Exercise directions
Could you quote, exactly as they stand, the lines running from the one with "white cone E9 level 2 -> tan cone E9 level 2" to the final line of the material?
_____
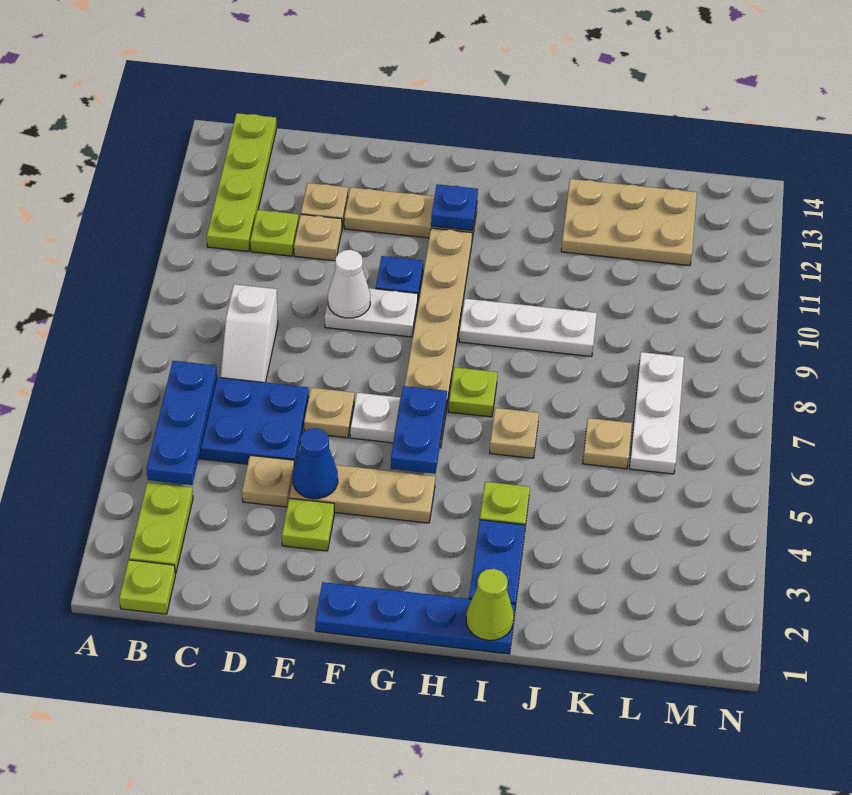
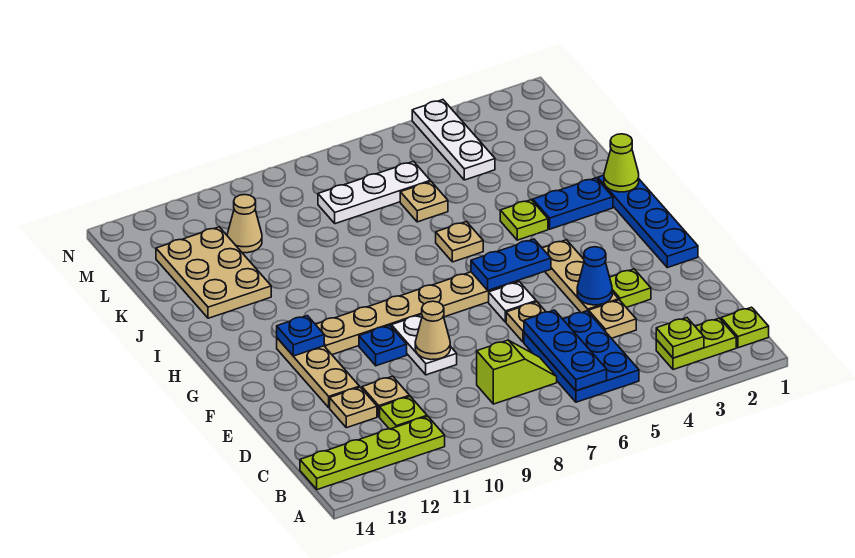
blue plate B4:B6 level 2 -> blue plate B6:D6 level 2
white slope C7:C8 level 1 top 8 -> lime slope C7:C8 level 1 top 8
white cone E9 level 2 -> tan cone E9 level 2
lime plate H7 level 1 -> lime plate B3 level 2
white plate H9:J9 level 1 -> white plate L4:N4 level 1
none -> tan cone L11 level 1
_____
Response box
white cone E9 level 2 -> tan cone E9 level 2
lime plate H7 level 1 -> lime plate B3 level 2
white plate H9:J9 level 1 -> white plate L4:N4 level 1
none -> tan cone L11 level 1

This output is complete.